Records supplied Start Marker
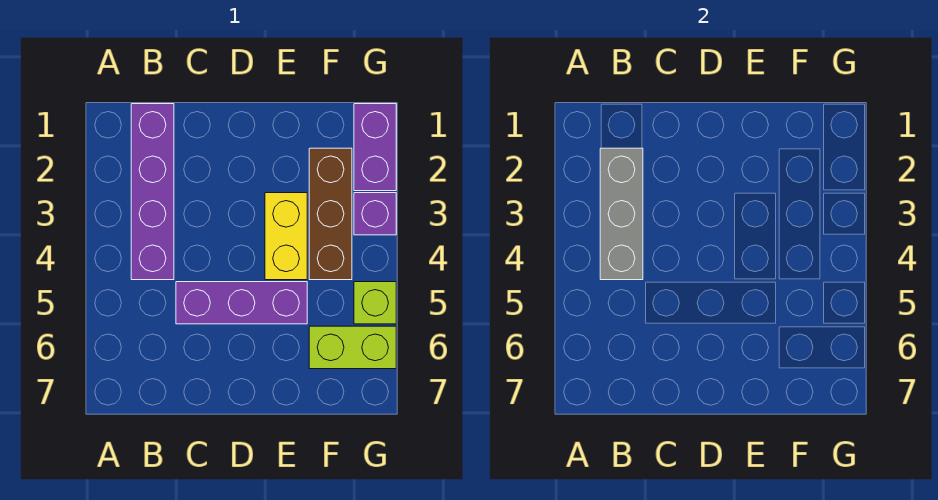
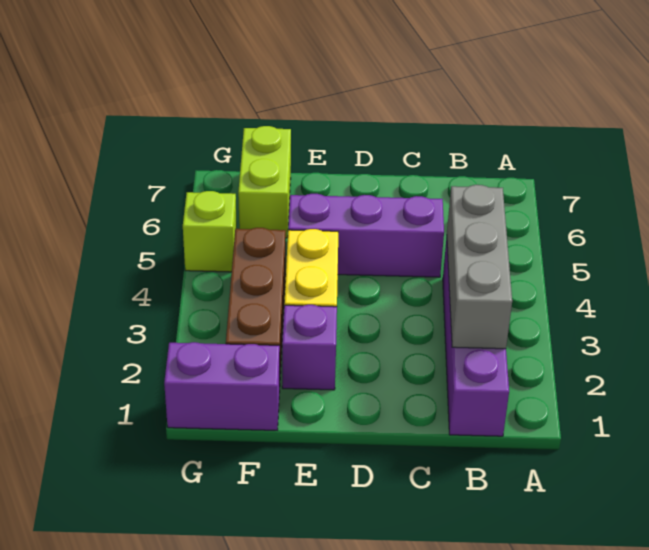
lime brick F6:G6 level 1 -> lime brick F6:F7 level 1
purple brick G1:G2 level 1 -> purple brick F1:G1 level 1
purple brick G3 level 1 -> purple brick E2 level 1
Records supplied End Marker
Records supplied Start Marker
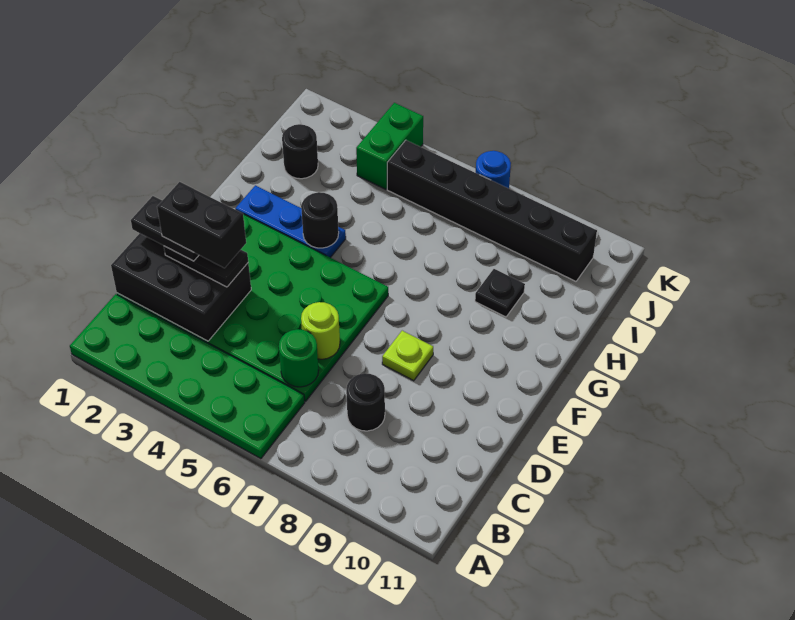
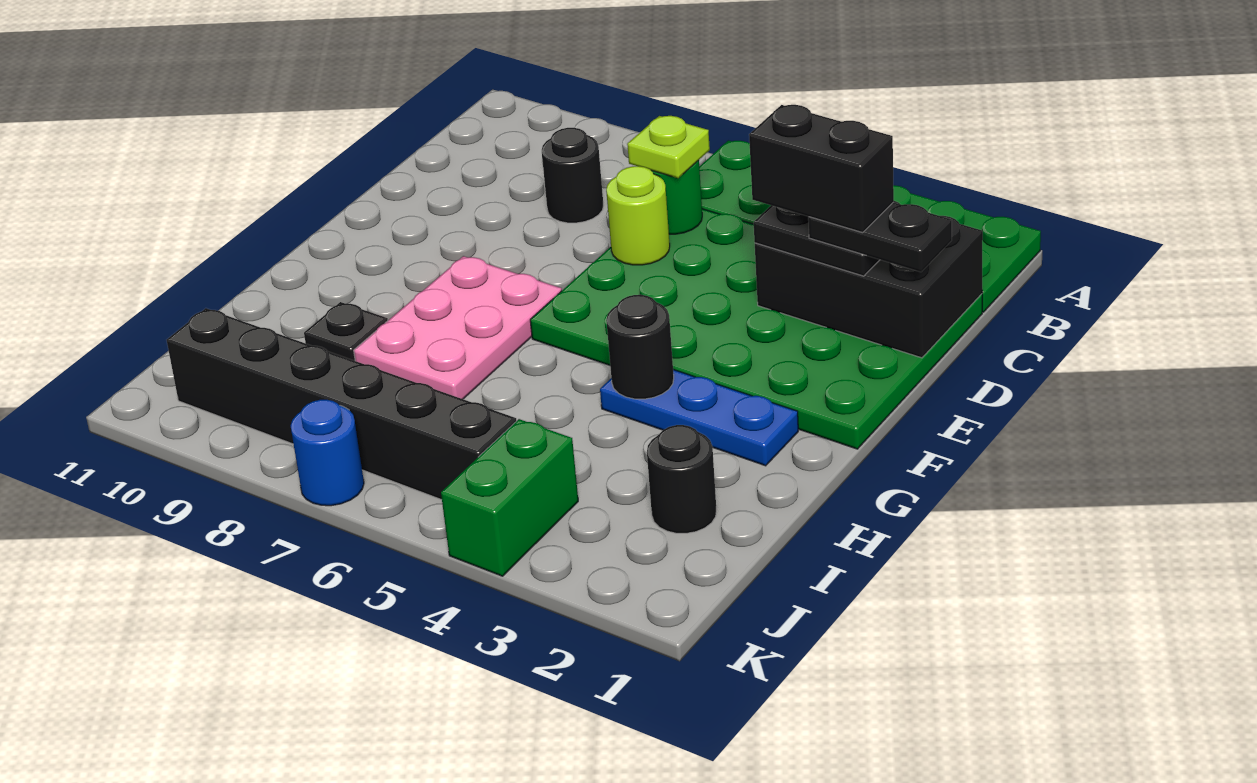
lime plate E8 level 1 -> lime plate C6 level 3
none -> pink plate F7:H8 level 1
Records supplied End Marker
What to produce |
The lines above from the one containing "lime plate E8" through the one containing "none -> pink plate F7:H8 level 1" are to be set down exactly, and no others.

Reply to the exercise |
lime plate E8 level 1 -> lime plate C6 level 3
none -> pink plate F7:H8 level 1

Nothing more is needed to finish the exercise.